■ Your task
Output a character-exact copy of the data, images removed.

■ Data section
————————

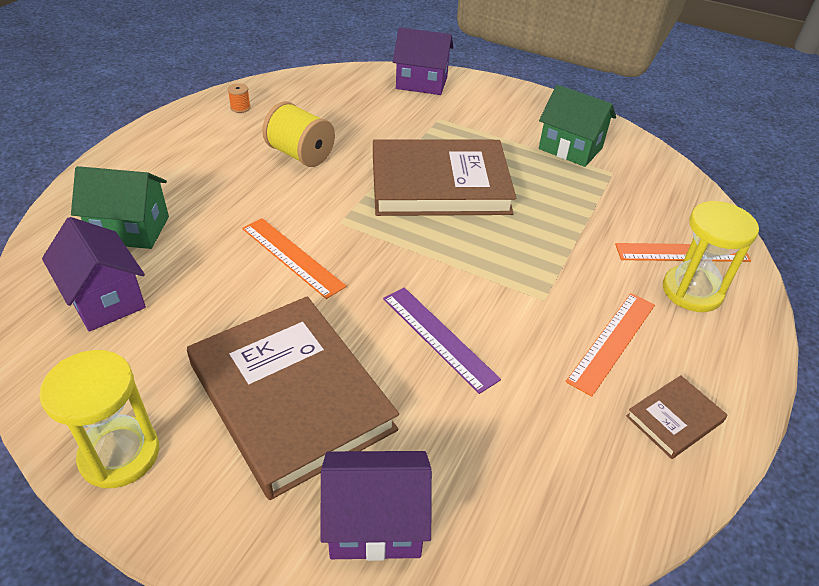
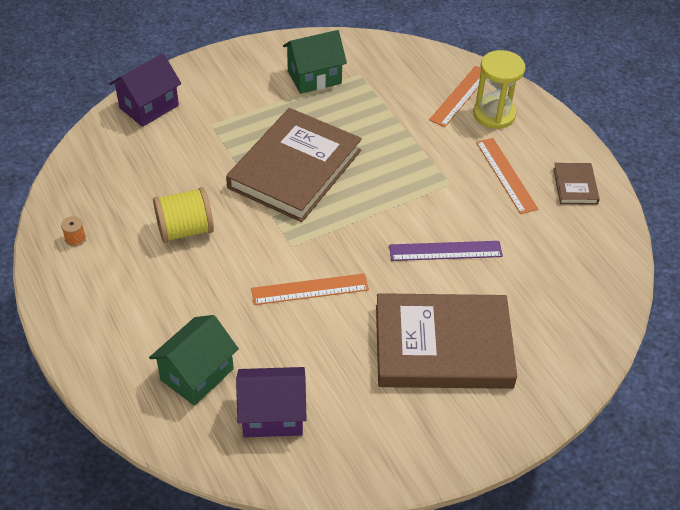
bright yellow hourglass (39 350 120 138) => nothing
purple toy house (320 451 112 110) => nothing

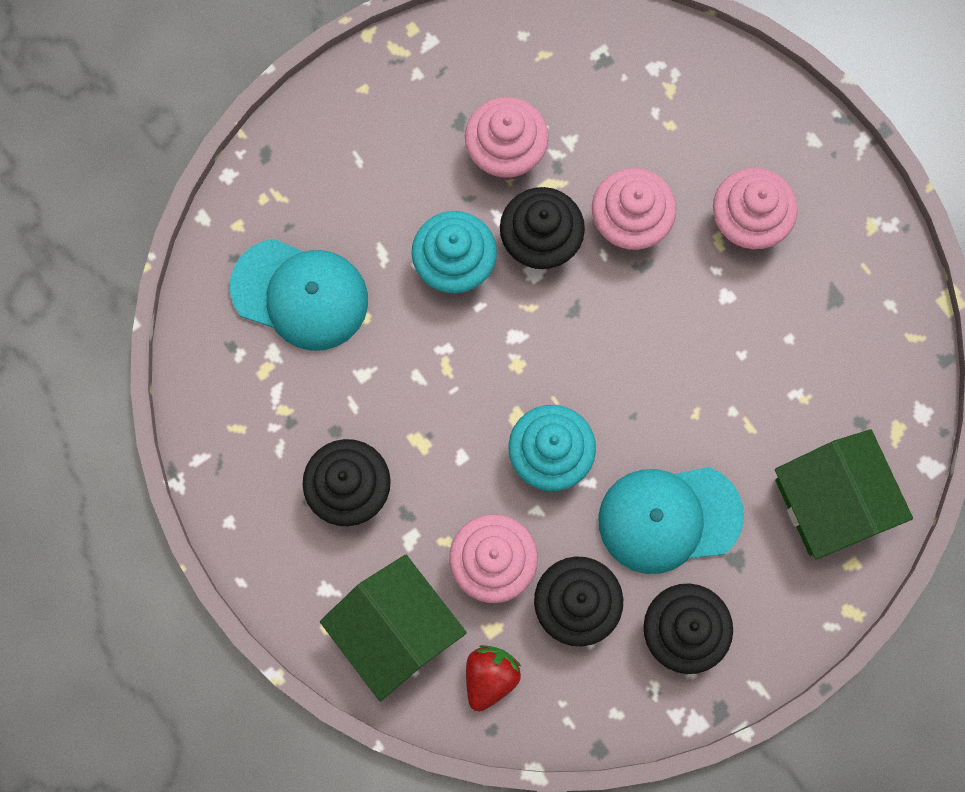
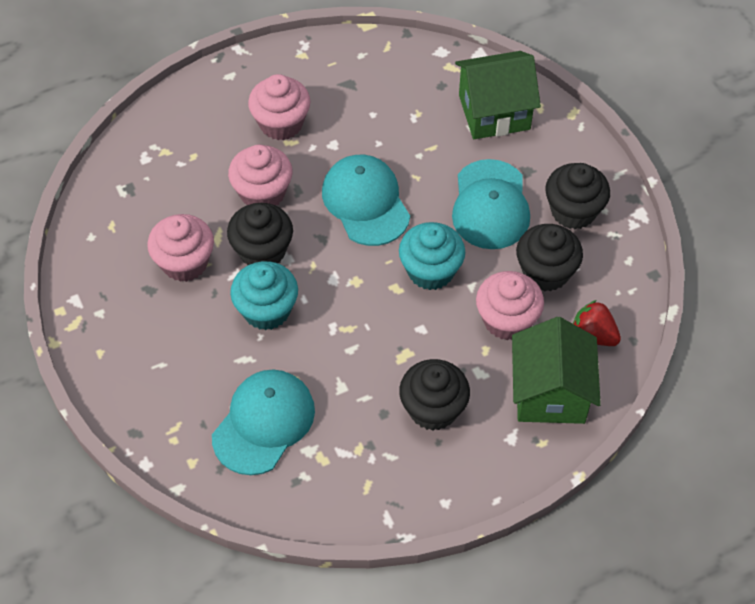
nothing => teal cap (322 155 88 91)
green toy house (320 555 147 146) => green toy house (512 317 89 107), 60 degrees counterclockwise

————————

■ Problem solution
bright yellow hourglass (39 350 120 138) => nothing
purple toy house (320 451 112 110) => nothing

nothing => teal cap (322 155 88 91)
green toy house (320 555 147 146) => green toy house (512 317 89 107), 60 degrees counterclockwise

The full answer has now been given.